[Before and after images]
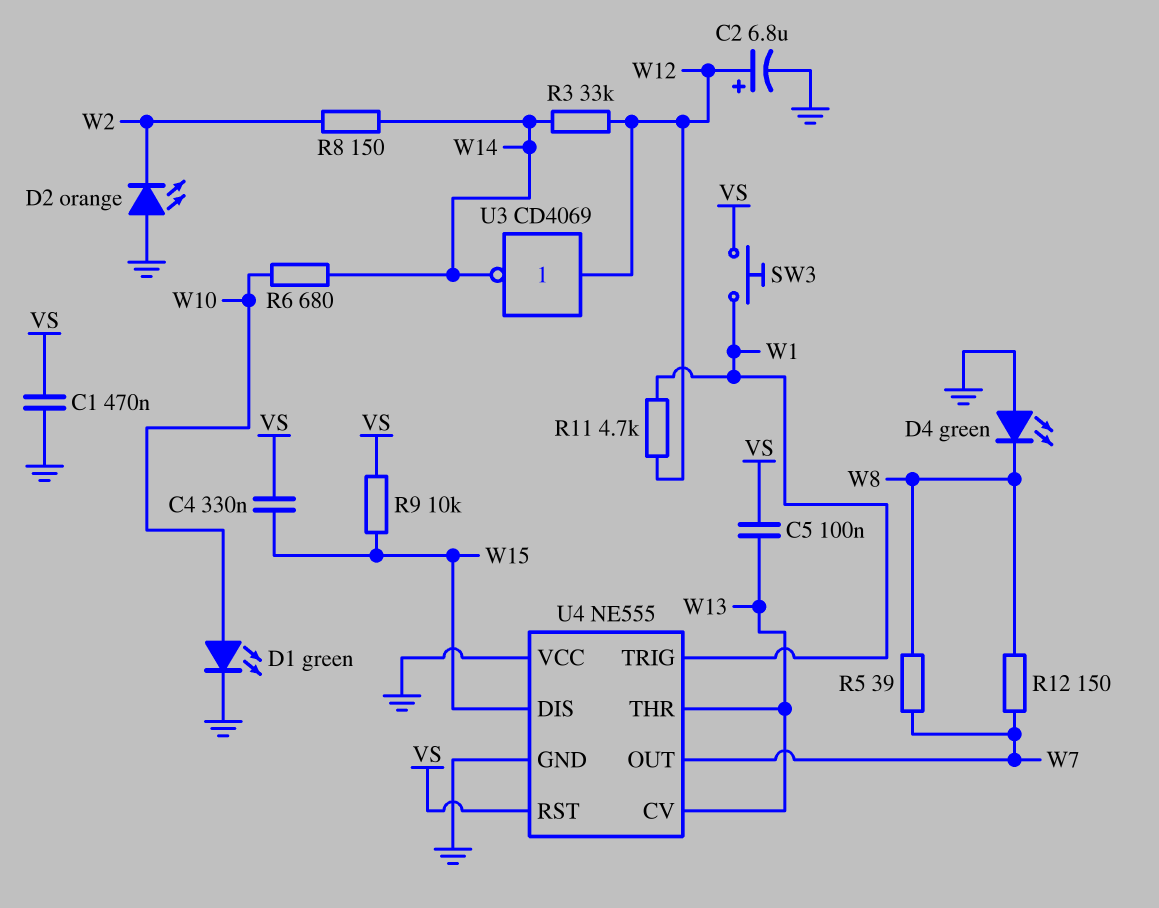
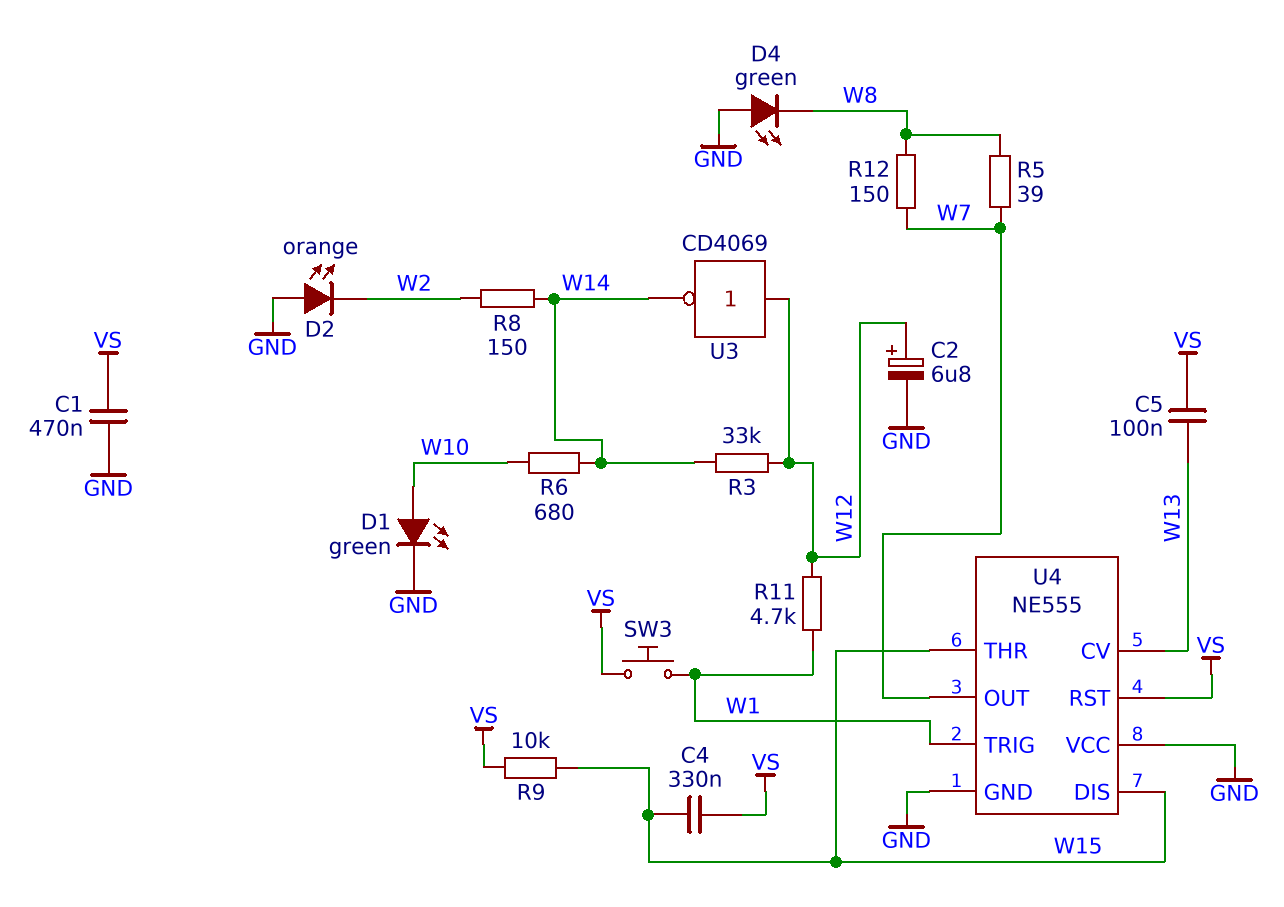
U4 pin THR: W13 -> W15

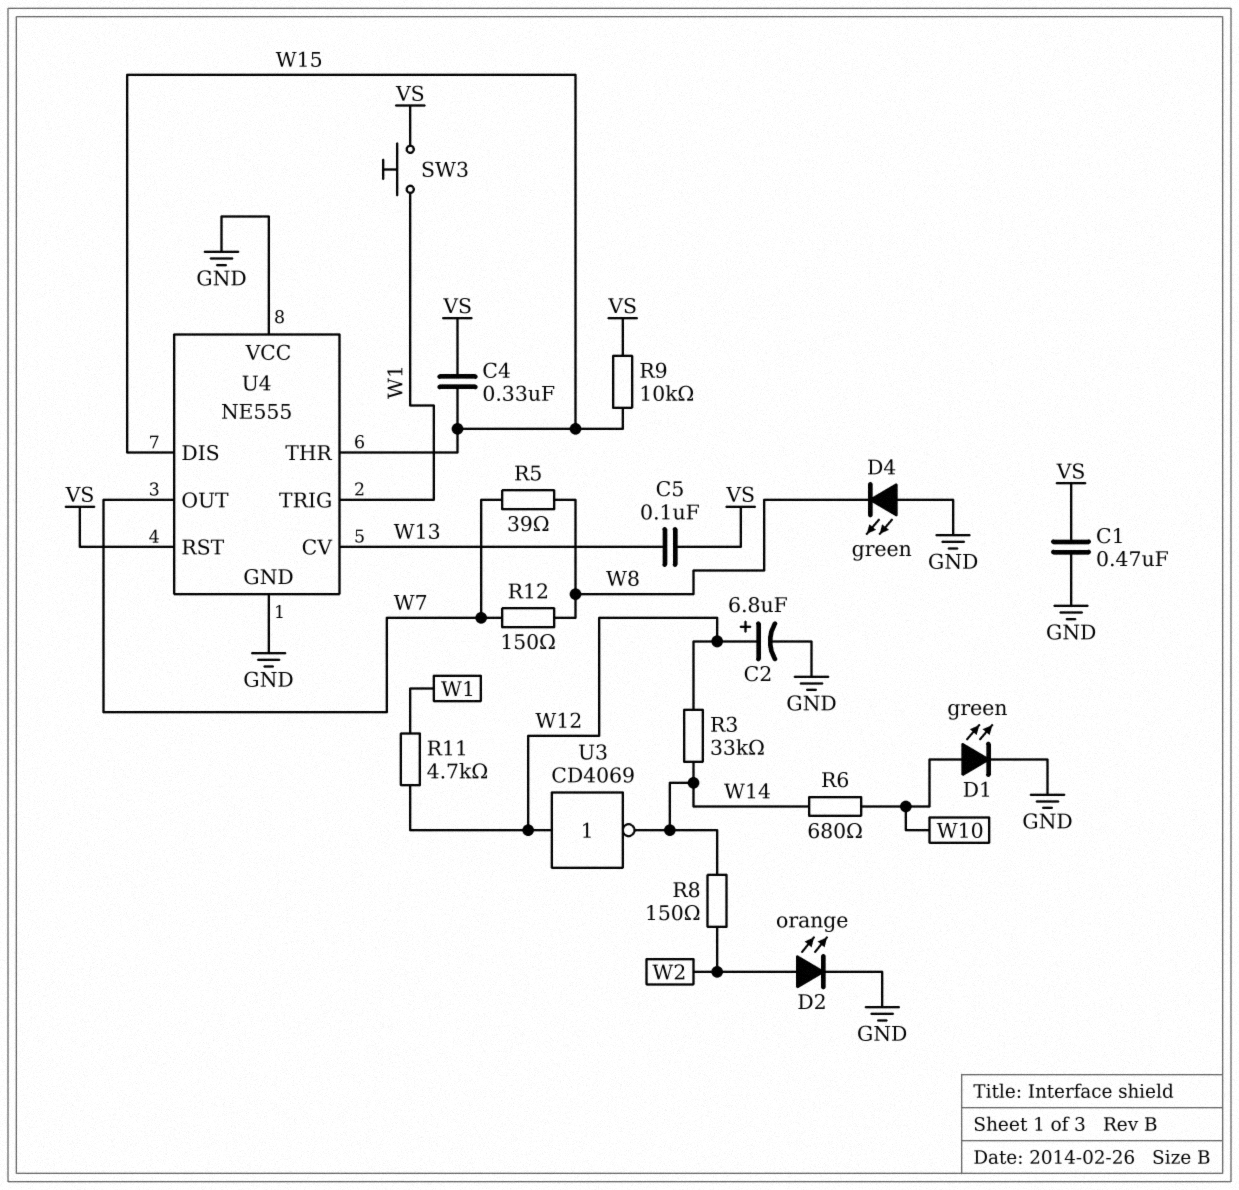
D2: LED orange (A GND, K W2) -> LED orange (A W2, K GND)

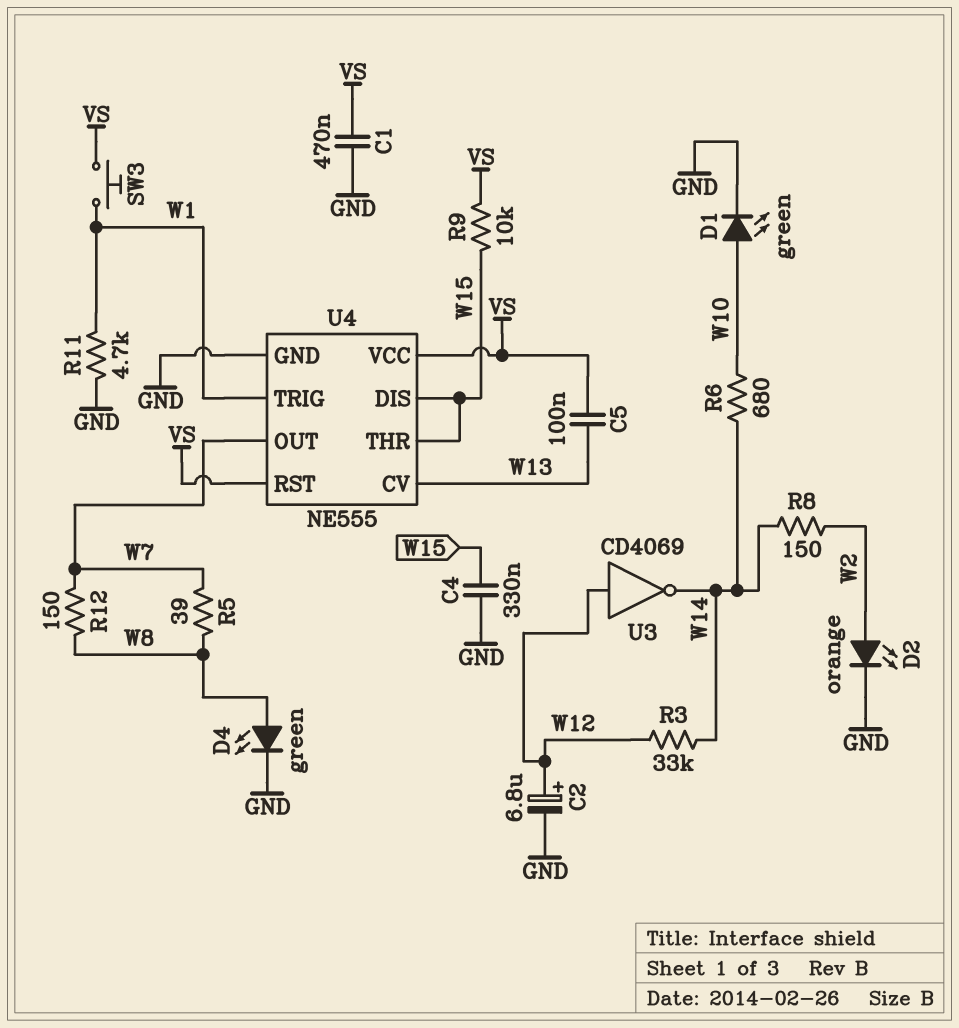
C4: 330nF (VS, W15) -> 330nF (GND, W15)
D4: LED green (A GND, K W8) -> LED green (A W8, K GND)
R11: 4.7k (W1, W12) -> 4.7k (GND, W1)
U4 pin VCC: GND -> VS

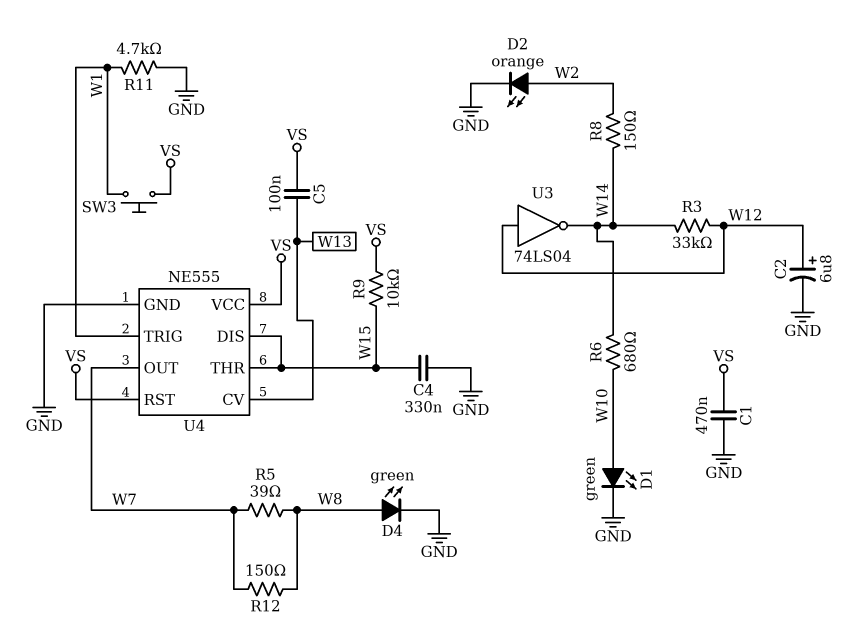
U3: NOT CD4069 (in W12, out W14) -> NOT 74LS04 (in W12, out W14)

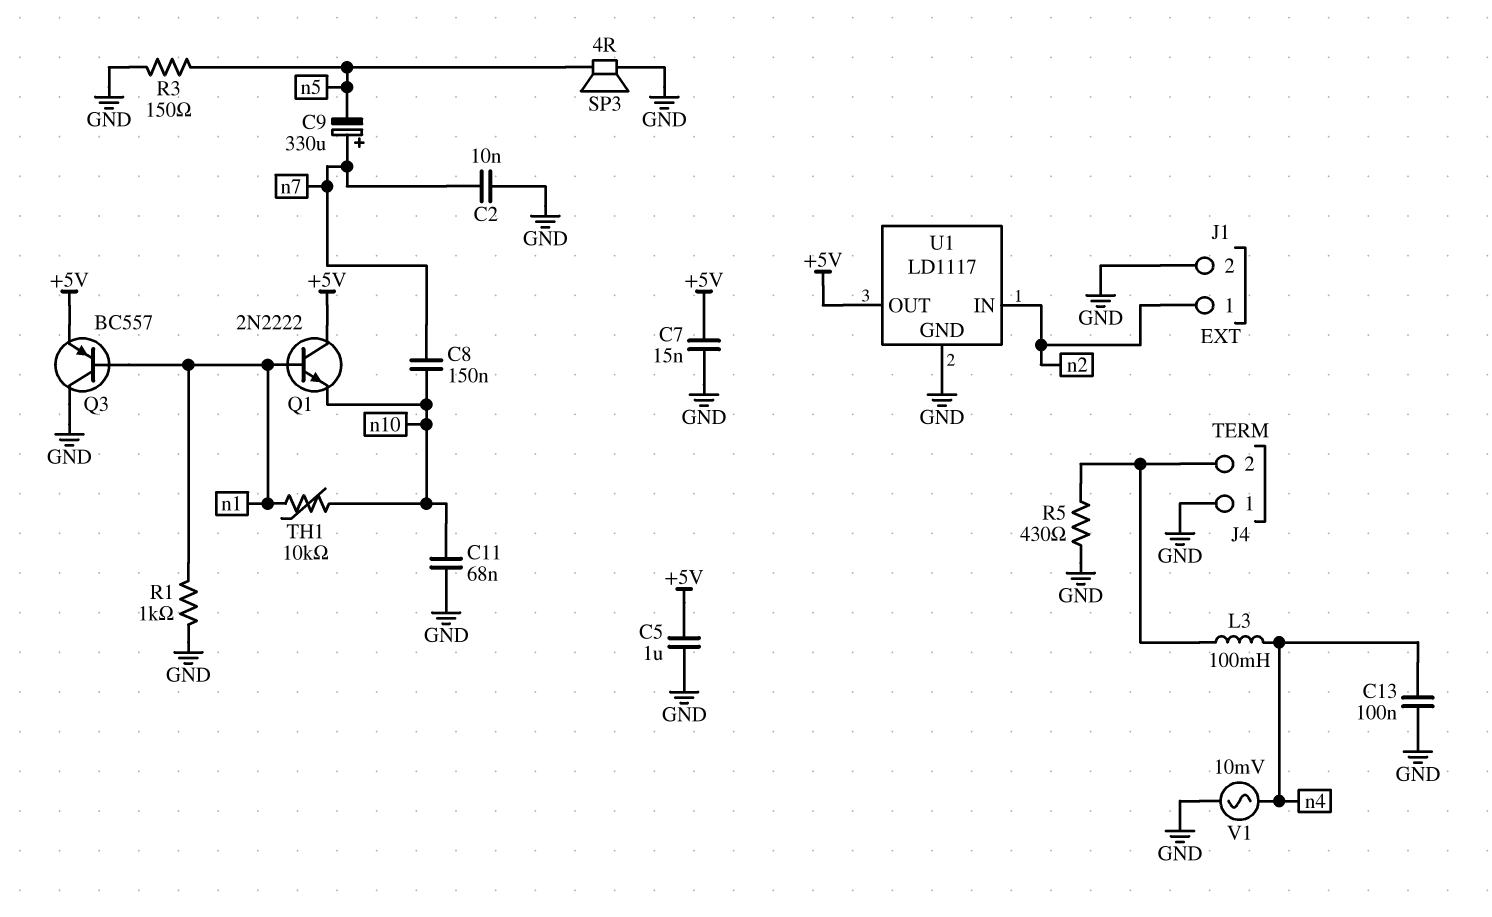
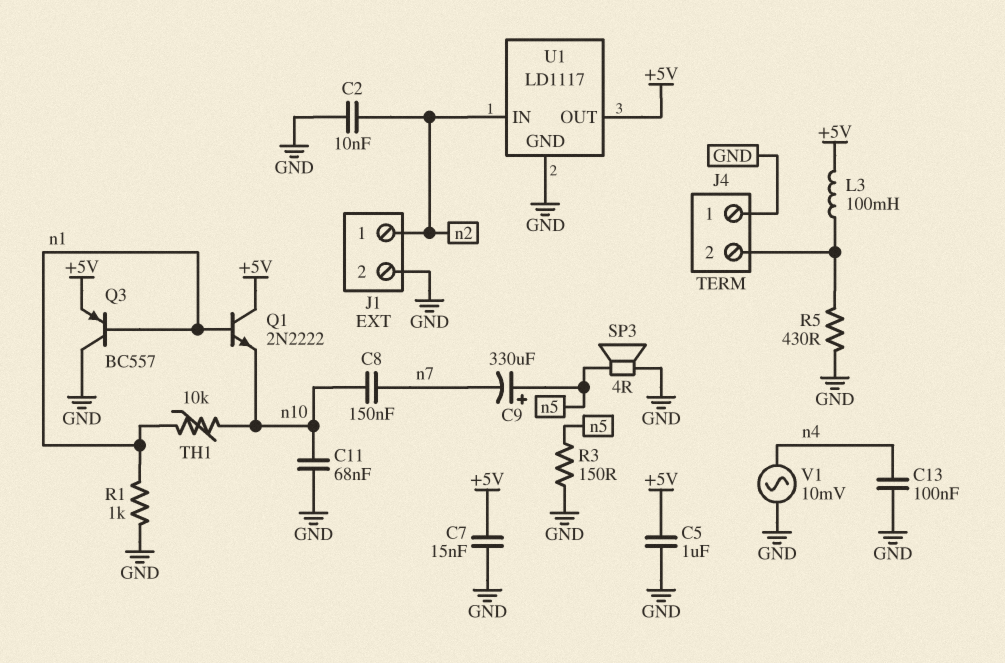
C2: 10nF (GND, n7) -> 10nF (GND, n2)
C9: 330uF (plus n7, minus n5) -> 330uF (plus n5, minus n7)
L3: 100mH (J4/2, n4) -> 100mH (+5V, J4/2)

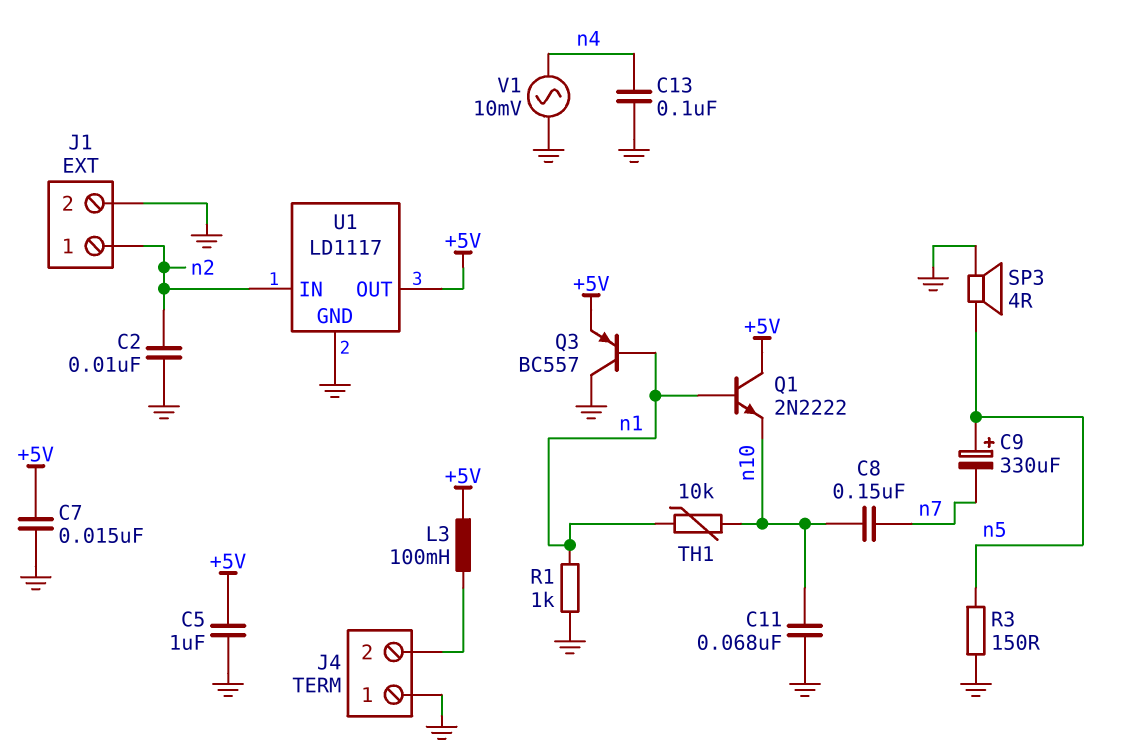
R5: 430 (GND, J4/2) -> none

## Work required
Without any pictures, please write out the lines from the one containing "D4: LED green" through the final line of the data, exactly and inclusive of both ends.

## Exercise answer
D4: LED green (A GND, K W8) -> LED green (A W8, K GND)
R11: 4.7k (W1, W12) -> 4.7k (GND, W1)
U4 pin VCC: GND -> VS

U3: NOT CD4069 (in W12, out W14) -> NOT 74LS04 (in W12, out W14)

C2: 10nF (GND, n7) -> 10nF (GND, n2)
C9: 330uF (plus n7, minus n5) -> 330uF (plus n5, minus n7)
L3: 100mH (J4/2, n4) -> 100mH (+5V, J4/2)

R5: 430 (GND, J4/2) -> none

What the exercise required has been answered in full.